TO DO:
Every record needs to be set down again without a single difference.

RECORDS SHOWN:
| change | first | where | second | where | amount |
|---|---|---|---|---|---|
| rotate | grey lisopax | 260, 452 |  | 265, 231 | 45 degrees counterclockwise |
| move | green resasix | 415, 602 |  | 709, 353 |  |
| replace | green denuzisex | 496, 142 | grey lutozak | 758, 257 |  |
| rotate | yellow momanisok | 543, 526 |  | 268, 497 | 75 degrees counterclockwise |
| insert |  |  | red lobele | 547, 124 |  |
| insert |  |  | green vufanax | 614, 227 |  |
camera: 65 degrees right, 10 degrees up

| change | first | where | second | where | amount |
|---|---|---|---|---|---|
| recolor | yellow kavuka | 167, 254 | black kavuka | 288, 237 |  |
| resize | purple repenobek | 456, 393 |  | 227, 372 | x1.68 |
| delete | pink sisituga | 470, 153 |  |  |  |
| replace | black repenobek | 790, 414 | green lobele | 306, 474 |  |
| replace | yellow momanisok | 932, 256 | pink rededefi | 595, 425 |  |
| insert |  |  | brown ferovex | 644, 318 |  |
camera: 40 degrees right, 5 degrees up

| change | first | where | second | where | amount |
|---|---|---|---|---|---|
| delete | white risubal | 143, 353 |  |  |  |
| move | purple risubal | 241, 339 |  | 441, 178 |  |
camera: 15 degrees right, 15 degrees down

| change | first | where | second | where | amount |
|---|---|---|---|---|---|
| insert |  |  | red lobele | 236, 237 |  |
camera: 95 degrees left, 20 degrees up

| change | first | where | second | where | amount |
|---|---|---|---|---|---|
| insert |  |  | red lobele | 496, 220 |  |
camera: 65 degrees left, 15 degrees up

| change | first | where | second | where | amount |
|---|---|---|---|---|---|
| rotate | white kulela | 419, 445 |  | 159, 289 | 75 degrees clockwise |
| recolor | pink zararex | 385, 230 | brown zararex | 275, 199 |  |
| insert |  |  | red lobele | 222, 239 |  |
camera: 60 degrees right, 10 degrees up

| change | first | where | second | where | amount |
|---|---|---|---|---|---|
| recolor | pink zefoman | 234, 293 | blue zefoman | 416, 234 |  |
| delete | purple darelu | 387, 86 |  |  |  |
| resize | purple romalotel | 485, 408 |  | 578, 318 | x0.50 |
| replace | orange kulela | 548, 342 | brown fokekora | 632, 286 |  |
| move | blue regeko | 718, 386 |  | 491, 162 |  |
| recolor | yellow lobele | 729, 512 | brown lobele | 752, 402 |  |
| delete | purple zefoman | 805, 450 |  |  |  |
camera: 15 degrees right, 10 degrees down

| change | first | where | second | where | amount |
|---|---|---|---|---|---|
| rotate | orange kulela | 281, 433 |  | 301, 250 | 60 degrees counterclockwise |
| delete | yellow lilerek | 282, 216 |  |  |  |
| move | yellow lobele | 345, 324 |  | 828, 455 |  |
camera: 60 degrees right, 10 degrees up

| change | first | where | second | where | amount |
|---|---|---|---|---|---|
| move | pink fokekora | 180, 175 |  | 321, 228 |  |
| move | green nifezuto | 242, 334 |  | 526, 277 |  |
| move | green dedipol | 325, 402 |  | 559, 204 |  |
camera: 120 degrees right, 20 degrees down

EXERCISE OUTPUT:
| change | first | where | second | where | amount |
|---|---|---|---|---|---|
| rotate | grey lisopax | 260, 452 |  | 265, 231 | 45 degrees counterclockwise |
| move | green resasix | 415, 602 |  | 709, 353 |  |
| replace | green denuzisex | 496, 142 | grey lutozak | 758, 257 |  |
| rotate | yellow momanisok | 543, 526 |  | 268, 497 | 75 degrees counterclockwise |
| insert |  |  | red lobele | 547, 124 |  |
| insert |  |  | green vufanax | 614, 227 |  |
camera: 65 degrees right, 10 degrees up

| change | first | where | second | where | amount |
|---|---|---|---|---|---|
| recolor | yellow kavuka | 167, 254 | black kavuka | 288, 237 |  |
| resize | purple repenobek | 456, 393 |  | 227, 372 | x1.68 |
| delete | pink sisituga | 470, 153 |  |  |  |
| replace | black repenobek | 790, 414 | green lobele | 306, 474 |  |
| replace | yellow momanisok | 932, 256 | pink rededefi | 595, 425 |  |
| insert |  |  | brown ferovex | 644, 318 |  |
camera: 40 degrees right, 5 degrees up

| change | first | where | second | where | amount |
|---|---|---|---|---|---|
| delete | white risubal | 143, 353 |  |  |  |
| move | purple risubal | 241, 339 |  | 441, 178 |  |
camera: 15 degrees right, 15 degrees down

| change | first | where | second | where | amount |
|---|---|---|---|---|---|
| insert |  |  | red lobele | 236, 237 |  |
camera: 95 degrees left, 20 degrees up

| change | first | where | second | where | amount |
|---|---|---|---|---|---|
| insert |  |  | red lobele | 496, 220 |  |
camera: 65 degrees left, 15 degrees up

| change | first | where | second | where | amount |
|---|---|---|---|---|---|
| rotate | white kulela | 419, 445 |  | 159, 289 | 75 degrees clockwise |
| recolor | pink zararex | 385, 230 | brown zararex | 275, 199 |  |
| insert |  |  | red lobele | 222, 239 |  |
camera: 60 degrees right, 10 degrees up

| change | first | where | second | where | amount |
|---|---|---|---|---|---|
| recolor | pink zefoman | 234, 293 | blue zefoman | 416, 234 |  |
| delete | purple darelu | 387, 86 |  |  |  |
| resize | purple romalotel | 485, 408 |  | 578, 318 | x0.50 |
| replace | orange kulela | 548, 342 | brown fokekora | 632, 286 |  |
| move | blue regeko | 718, 386 |  | 491, 162 |  |
| recolor | yellow lobele | 729, 512 | brown lobele | 752, 402 |  |
| delete | purple zefoman | 805, 450 |  |  |  |
camera: 15 degrees right, 10 degrees down

| change | first | where | second | where | amount |
|---|---|---|---|---|---|
| rotate | orange kulela | 281, 433 |  | 301, 250 | 60 degrees counterclockwise |
| delete | yellow lilerek | 282, 216 |  |  |  |
| move | yellow lobele | 345, 324 |  | 828, 455 |  |
camera: 60 degrees right, 10 degrees up

| change | first | where | second | where | amount |
|---|---|---|---|---|---|
| move | pink fokekora | 180, 175 |  | 321, 228 |  |
| move | green nifezuto | 242, 334 |  | 526, 277 |  |
| move | green dedipol | 325, 402 |  | 559, 204 |  |
camera: 120 degrees right, 20 degrees down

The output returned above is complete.